Your answer should be only the lines below from the one with "orange triangle: (55, 218)" to the one with "green rectangle: (30, 57) -> (28, 14), moved", repeated exactly, ends included.

..............................

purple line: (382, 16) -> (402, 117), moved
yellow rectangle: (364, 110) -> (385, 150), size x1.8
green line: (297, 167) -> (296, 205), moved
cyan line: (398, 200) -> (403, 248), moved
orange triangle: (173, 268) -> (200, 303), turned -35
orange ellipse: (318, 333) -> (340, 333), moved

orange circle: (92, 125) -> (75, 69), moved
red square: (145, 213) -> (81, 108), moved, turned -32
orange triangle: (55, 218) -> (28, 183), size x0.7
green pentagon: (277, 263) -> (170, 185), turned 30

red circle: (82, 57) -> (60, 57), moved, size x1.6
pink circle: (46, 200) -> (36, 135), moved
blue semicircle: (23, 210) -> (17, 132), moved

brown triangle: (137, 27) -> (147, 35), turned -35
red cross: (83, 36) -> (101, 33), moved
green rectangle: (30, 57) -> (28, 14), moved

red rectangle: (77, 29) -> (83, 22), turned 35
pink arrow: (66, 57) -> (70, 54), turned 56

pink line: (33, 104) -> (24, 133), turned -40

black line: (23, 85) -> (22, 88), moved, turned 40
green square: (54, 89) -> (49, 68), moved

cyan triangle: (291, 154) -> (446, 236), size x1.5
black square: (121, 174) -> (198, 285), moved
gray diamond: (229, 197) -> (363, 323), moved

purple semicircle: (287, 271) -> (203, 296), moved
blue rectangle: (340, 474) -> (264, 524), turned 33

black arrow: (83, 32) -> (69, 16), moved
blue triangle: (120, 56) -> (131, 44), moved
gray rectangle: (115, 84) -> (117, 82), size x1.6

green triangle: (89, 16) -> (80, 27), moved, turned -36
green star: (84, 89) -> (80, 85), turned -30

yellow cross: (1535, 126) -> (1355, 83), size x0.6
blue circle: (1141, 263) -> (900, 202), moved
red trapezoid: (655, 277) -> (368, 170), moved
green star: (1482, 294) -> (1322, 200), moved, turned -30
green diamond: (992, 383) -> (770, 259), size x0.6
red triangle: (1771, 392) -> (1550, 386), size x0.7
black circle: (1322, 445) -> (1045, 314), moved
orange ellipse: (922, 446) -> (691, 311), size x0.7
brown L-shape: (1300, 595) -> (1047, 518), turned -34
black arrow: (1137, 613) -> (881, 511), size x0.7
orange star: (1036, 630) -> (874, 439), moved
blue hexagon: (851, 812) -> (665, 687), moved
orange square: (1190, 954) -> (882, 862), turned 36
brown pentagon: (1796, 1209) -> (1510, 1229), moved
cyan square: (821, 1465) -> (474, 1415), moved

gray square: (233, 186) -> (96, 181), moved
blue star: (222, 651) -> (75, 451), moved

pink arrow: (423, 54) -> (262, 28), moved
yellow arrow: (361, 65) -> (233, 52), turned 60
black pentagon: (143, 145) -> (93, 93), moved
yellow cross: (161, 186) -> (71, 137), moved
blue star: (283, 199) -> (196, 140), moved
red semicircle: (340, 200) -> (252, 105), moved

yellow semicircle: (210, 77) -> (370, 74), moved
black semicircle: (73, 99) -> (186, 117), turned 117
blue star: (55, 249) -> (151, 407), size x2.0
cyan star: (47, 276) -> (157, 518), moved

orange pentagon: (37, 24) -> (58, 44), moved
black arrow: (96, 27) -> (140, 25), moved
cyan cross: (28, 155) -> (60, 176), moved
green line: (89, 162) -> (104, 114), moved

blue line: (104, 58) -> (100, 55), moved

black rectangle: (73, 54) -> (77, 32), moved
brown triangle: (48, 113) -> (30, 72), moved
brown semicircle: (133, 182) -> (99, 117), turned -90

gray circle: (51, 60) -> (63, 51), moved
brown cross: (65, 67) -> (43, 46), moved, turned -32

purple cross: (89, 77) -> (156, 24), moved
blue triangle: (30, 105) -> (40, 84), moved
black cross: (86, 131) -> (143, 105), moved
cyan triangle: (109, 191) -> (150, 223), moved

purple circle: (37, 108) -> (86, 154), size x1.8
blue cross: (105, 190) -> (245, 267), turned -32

..............................

● **Response to the exercise**:
orange triangle: (55, 218) -> (28, 183), size x0.7
green pentagon: (277, 263) -> (170, 185), turned 30

red circle: (82, 57) -> (60, 57), moved, size x1.6
pink circle: (46, 200) -> (36, 135), moved
blue semicircle: (23, 210) -> (17, 132), moved

brown triangle: (137, 27) -> (147, 35), turned -35
red cross: (83, 36) -> (101, 33), moved
green rectangle: (30, 57) -> (28, 14), moved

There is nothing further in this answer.